*** Block opens ***

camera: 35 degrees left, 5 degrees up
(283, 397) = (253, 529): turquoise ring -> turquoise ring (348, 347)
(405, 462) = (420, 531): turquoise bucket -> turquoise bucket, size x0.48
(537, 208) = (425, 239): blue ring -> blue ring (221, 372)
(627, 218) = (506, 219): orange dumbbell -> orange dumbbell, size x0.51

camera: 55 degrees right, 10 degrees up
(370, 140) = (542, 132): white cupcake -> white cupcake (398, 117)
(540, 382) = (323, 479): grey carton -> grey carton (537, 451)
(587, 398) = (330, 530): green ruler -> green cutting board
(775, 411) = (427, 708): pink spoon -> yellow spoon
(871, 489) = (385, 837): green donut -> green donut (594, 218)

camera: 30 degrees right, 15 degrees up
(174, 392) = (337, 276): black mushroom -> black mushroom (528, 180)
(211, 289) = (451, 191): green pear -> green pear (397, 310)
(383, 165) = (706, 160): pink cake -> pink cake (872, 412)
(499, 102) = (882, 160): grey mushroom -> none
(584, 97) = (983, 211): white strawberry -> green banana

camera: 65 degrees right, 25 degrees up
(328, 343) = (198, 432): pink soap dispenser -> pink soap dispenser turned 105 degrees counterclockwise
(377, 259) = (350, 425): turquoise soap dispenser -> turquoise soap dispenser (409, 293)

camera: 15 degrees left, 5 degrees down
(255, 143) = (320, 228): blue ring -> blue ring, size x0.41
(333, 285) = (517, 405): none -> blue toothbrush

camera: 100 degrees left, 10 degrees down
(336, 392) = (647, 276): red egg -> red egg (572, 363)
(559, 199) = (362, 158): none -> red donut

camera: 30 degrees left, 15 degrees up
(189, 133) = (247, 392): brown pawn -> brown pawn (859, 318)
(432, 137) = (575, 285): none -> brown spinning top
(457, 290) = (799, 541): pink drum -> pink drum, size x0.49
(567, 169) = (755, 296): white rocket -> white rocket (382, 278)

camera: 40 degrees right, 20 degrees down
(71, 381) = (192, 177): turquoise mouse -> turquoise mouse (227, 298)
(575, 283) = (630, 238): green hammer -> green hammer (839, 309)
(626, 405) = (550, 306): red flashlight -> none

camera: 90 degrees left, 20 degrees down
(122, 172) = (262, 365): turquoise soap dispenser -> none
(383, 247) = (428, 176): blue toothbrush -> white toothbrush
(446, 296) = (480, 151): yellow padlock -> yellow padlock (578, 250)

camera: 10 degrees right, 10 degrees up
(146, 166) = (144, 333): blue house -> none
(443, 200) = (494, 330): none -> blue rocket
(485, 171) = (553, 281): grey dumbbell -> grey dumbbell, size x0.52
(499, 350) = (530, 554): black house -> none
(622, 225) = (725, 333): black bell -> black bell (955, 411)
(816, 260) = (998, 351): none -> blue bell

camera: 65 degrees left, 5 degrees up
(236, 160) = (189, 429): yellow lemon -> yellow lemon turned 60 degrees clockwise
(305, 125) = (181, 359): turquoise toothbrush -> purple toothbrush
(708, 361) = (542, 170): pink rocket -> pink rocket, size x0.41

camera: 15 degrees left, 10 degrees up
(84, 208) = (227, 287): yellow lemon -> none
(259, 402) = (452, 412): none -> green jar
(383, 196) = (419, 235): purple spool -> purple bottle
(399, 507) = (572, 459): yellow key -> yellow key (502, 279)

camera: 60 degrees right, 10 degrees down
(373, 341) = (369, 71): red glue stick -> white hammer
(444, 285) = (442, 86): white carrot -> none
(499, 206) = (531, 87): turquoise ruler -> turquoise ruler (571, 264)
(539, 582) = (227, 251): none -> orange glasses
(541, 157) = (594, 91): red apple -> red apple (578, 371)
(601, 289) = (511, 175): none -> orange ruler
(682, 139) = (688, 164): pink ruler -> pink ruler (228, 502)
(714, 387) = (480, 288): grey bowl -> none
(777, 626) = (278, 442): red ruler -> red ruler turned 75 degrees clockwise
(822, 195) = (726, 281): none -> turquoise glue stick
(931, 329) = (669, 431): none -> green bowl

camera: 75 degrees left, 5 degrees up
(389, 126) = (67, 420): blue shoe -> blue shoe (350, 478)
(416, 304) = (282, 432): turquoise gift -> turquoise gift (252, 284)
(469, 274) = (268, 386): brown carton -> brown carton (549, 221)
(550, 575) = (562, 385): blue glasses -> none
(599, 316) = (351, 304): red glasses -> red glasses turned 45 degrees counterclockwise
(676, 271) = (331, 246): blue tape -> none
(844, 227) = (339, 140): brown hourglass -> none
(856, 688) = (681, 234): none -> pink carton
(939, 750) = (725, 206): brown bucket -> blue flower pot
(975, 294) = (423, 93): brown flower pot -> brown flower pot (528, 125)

*** Block closes ***

**Task requirements:** Check every line in the entries for the word "orange". State how many have it, with no other text.

**Solution to the exercise:** 3